What is needed ::
In the entries below, find the line containing "cyan 1x1 cone [295,386,338,457] -> none" and the line containing "purple 1x4 brick [180,200,356,324]". Copy those two lines and everything between them exactly, and only that.

Data to process ::
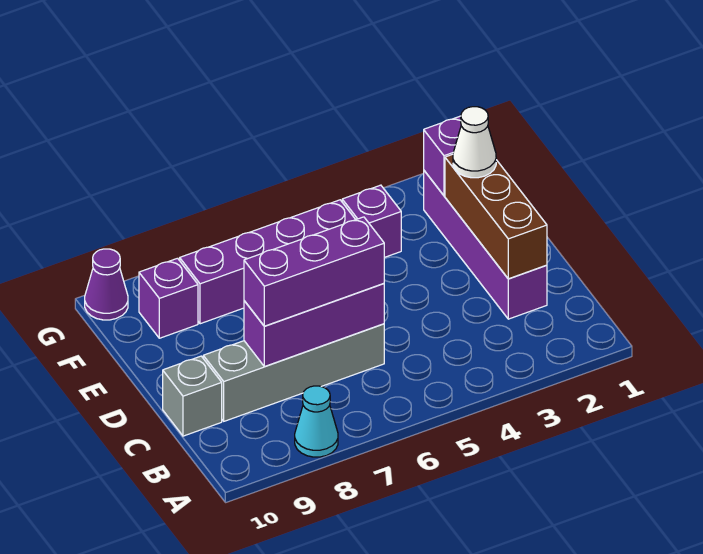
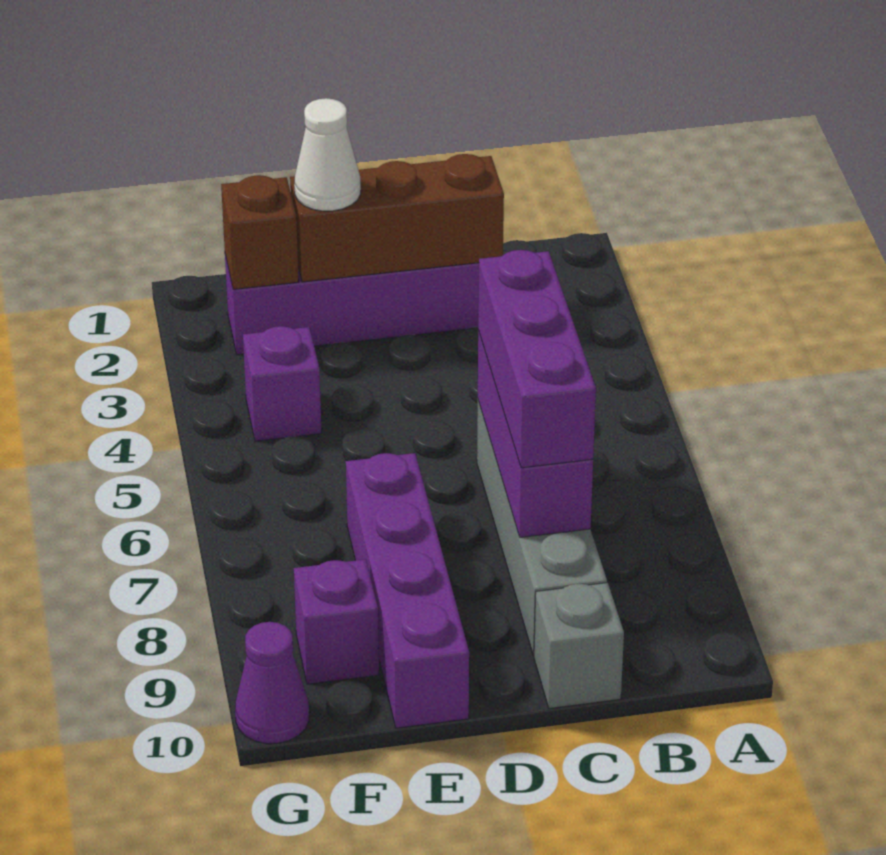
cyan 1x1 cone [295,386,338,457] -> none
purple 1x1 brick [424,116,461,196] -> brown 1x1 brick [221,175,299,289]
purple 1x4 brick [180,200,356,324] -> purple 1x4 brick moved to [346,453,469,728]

--

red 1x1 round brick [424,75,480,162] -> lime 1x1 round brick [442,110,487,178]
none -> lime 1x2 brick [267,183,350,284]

Worked solution ::
cyan 1x1 cone [295,386,338,457] -> none
purple 1x1 brick [424,116,461,196] -> brown 1x1 brick [221,175,299,289]
purple 1x4 brick [180,200,356,324] -> purple 1x4 brick moved to [346,453,469,728]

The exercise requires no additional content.